__What to do__
Filter the listing for lines containing "coche".

__Exercise materials__
········
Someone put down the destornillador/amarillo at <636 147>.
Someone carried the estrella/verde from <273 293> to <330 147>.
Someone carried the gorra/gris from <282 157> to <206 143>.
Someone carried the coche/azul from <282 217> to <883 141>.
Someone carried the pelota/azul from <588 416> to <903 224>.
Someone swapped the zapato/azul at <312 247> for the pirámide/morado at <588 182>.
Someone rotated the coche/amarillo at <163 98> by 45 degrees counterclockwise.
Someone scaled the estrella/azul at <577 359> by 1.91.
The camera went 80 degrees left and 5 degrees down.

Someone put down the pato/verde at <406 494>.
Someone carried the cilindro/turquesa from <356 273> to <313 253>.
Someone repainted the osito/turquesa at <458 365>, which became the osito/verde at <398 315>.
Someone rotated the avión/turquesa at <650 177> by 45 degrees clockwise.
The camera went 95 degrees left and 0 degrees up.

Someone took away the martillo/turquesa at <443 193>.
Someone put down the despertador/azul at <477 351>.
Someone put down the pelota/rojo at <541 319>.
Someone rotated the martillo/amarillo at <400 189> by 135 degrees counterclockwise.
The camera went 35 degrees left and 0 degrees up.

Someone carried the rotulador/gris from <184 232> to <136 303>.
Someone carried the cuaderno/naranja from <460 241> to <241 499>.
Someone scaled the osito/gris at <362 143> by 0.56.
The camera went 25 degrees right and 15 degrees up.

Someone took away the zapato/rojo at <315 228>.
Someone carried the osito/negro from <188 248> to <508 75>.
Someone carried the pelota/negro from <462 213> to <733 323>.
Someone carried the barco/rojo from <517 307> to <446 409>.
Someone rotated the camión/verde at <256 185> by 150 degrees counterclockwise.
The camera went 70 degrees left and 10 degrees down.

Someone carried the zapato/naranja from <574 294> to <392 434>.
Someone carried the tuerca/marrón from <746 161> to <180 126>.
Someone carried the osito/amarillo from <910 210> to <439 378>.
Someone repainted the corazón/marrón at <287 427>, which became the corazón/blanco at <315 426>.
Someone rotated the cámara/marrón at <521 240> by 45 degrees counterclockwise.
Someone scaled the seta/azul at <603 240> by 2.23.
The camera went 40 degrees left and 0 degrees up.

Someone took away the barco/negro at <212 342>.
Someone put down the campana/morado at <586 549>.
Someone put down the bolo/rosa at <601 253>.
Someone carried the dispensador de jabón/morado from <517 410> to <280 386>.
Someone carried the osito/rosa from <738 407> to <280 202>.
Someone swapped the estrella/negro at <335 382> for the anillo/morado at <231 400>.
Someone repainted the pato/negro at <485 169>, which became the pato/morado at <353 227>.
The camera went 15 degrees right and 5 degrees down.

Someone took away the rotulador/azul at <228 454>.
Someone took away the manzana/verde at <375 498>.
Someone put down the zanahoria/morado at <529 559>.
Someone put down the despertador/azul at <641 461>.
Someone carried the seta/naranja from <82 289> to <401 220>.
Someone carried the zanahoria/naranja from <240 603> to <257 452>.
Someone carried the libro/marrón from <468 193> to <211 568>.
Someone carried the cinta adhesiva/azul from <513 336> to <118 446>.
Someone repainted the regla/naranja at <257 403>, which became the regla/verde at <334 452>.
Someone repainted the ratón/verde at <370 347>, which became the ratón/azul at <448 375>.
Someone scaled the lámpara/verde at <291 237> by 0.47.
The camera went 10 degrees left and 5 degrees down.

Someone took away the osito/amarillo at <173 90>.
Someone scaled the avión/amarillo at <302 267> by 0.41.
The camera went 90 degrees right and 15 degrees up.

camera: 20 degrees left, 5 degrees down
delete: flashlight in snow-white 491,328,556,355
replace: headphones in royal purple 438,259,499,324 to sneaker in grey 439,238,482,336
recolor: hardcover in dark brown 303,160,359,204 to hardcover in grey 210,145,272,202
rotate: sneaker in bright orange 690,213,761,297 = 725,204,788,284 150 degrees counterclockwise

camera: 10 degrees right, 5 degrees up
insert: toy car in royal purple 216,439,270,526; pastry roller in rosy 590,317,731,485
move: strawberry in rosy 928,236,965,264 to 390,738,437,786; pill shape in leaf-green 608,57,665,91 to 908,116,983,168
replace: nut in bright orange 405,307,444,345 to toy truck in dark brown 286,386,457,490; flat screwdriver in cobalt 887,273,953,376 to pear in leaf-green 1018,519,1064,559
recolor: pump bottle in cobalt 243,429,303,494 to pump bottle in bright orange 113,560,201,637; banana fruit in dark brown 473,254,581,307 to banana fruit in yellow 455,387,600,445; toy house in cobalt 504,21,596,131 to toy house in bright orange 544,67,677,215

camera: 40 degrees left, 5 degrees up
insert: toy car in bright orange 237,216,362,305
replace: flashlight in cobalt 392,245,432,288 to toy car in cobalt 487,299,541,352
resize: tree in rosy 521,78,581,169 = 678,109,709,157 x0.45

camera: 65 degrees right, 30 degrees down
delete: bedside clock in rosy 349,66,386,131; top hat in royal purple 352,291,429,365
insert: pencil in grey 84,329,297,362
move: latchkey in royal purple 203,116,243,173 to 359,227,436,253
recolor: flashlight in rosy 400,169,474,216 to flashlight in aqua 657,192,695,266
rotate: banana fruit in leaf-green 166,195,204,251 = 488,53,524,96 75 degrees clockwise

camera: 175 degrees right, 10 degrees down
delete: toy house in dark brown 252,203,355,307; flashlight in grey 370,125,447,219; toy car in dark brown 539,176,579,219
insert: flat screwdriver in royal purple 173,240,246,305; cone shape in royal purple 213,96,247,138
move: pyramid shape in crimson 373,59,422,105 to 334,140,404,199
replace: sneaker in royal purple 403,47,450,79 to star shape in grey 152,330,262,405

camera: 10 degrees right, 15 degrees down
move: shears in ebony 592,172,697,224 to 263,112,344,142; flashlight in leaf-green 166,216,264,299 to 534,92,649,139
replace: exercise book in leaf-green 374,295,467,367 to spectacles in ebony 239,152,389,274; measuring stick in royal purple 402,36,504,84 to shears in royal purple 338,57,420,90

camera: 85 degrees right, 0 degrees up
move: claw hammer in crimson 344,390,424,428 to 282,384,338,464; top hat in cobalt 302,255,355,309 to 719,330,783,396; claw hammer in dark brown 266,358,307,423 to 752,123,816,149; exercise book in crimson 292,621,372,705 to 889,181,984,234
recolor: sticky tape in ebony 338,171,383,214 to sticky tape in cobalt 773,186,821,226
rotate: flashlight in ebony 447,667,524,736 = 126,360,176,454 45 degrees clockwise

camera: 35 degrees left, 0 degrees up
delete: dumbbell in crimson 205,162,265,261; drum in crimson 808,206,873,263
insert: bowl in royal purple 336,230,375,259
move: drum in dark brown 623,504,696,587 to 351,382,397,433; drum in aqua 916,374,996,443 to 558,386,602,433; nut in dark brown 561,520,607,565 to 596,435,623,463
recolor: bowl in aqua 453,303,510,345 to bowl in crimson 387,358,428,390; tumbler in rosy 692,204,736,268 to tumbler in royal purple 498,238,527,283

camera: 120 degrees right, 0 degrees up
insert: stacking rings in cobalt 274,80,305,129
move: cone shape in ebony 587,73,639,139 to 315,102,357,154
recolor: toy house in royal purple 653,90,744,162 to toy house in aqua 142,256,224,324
········
__Finished task__
Someone carried the coche/azul from <282 217> to <883 141>.
Someone rotated the coche/amarillo at <163 98> by 45 degrees counterclockwise.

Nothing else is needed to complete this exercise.